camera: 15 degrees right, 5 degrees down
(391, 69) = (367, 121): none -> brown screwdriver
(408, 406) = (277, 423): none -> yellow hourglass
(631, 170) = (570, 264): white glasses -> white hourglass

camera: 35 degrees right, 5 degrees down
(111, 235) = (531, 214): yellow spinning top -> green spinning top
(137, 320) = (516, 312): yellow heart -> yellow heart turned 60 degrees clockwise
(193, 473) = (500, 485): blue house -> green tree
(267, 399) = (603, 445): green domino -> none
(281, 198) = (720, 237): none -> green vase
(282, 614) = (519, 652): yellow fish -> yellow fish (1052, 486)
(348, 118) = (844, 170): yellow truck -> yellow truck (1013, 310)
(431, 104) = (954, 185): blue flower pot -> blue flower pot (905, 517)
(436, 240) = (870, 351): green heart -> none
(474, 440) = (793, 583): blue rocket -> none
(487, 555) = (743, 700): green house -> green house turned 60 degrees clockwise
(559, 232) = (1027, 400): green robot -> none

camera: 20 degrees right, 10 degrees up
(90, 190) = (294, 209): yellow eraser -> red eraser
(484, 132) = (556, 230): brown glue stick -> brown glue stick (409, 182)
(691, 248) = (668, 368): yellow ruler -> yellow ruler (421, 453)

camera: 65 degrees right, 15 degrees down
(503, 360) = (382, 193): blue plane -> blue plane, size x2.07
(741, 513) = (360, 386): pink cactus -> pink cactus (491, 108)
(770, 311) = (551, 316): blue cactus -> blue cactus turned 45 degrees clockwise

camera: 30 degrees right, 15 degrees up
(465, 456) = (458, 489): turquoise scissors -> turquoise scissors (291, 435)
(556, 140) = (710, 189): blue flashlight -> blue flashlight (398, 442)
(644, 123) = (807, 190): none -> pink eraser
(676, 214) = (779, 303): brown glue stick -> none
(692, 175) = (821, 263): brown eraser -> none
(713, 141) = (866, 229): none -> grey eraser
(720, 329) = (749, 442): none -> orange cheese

-- TASK OBJECTIVE --
Copy out every line of the material above that contains the string "eraser".

-- TASK OUTPUT --
(90, 190) = (294, 209): yellow eraser -> red eraser
(644, 123) = (807, 190): none -> pink eraser
(692, 175) = (821, 263): brown eraser -> none
(713, 141) = (866, 229): none -> grey eraser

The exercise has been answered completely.